■ TASK ITEM:
Pick out and copy every line below that has the word "turquoise".

■ DATA:

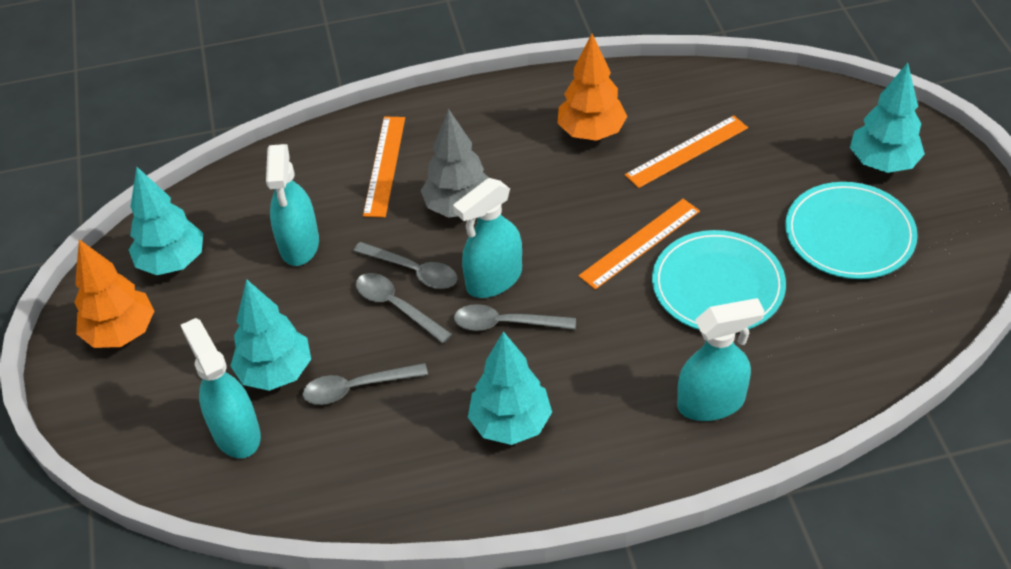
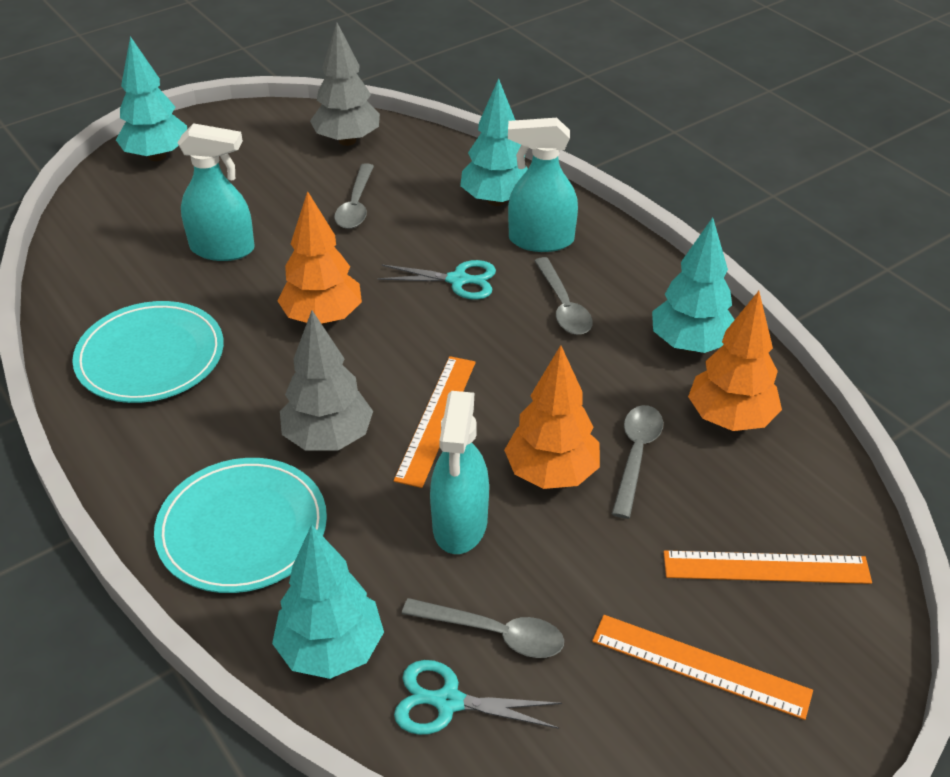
grey tree: 1 -> 2
orange tree: 2 -> 3
turquoise scissors: 0 -> 2
turquoise spray bottle: 4 -> 3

■ ANSWER SPACE:
turquoise scissors: 0 -> 2
turquoise spray bottle: 4 -> 3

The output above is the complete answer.